- _Exercise_: Copy the data that appears below exactly. Drop the pictures.
==== Given data
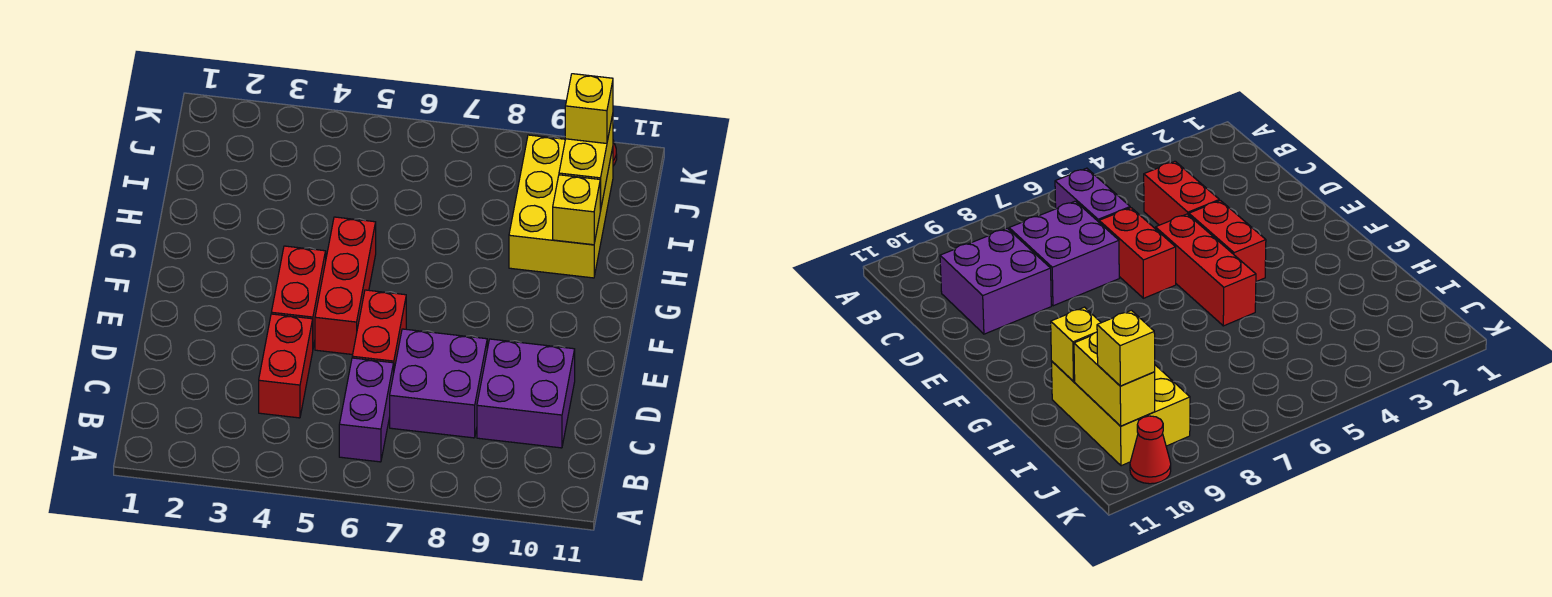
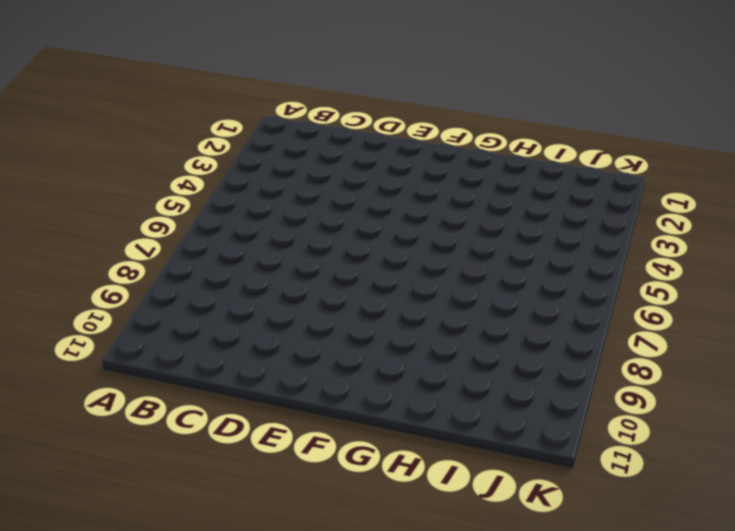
none -> purple brick B6:C6 level 1
none -> red brick C4:D4 level 1
none -> purple brick C7:D8 level 1

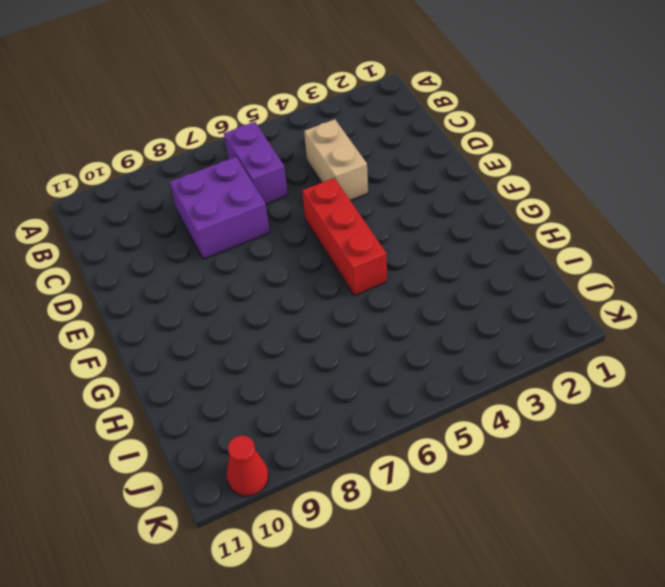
tan brick C4:D4 level 1 -> red brick C4:D4 level 1
none -> purple brick C9:D10 level 1
none -> red brick D6:E6 level 1
none -> red brick E4:F4 level 1

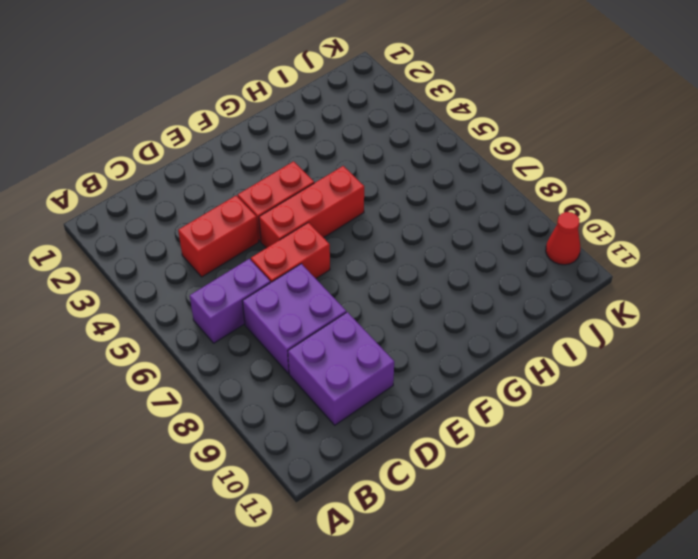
none -> yellow brick H9:J10 level 1
none -> yellow brick H10 level 2
none -> yellow brick I10:J10 level 2

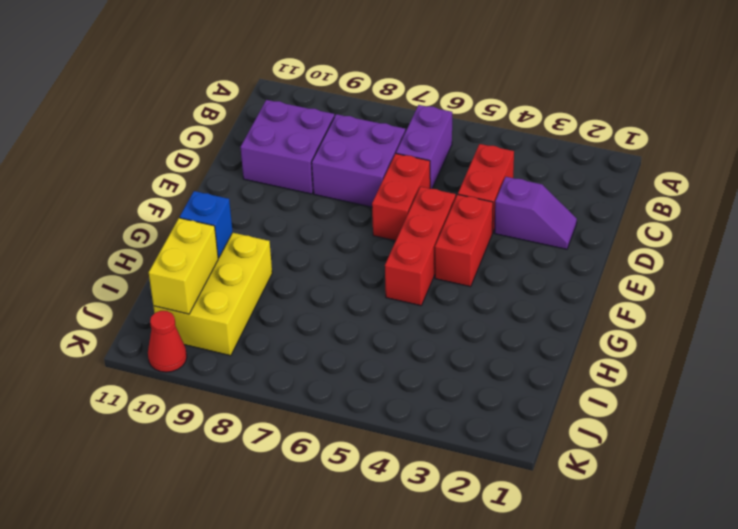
purple slope D2:D3 level 1 top 3 -> none
blue brick H10 level 2 -> yellow brick H10 level 2
none -> yellow brick J10 level 3

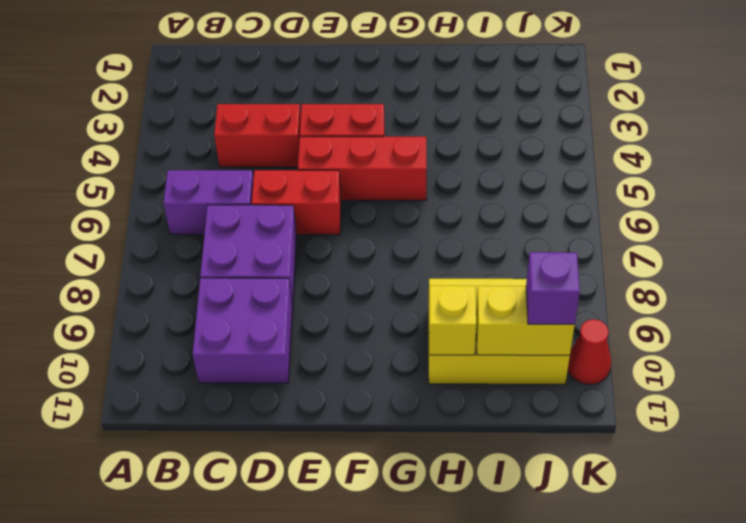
purple brick J10 level 3 -> yellow brick J10 level 3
========
- _Your solution_:
none -> purple brick B6:C6 level 1
none -> red brick C4:D4 level 1
none -> purple brick C7:D8 level 1

tan brick C4:D4 level 1 -> red brick C4:D4 level 1
none -> purple brick C9:D10 level 1
none -> red brick D6:E6 level 1
none -> red brick E4:F4 level 1

none -> yellow brick H9:J10 level 1
none -> yellow brick H10 level 2
none -> yellow brick I10:J10 level 2

purple slope D2:D3 level 1 top 3 -> none
blue brick H10 level 2 -> yellow brick H10 level 2
none -> yellow brick J10 level 3

purple brick J10 level 3 -> yellow brick J10 level 3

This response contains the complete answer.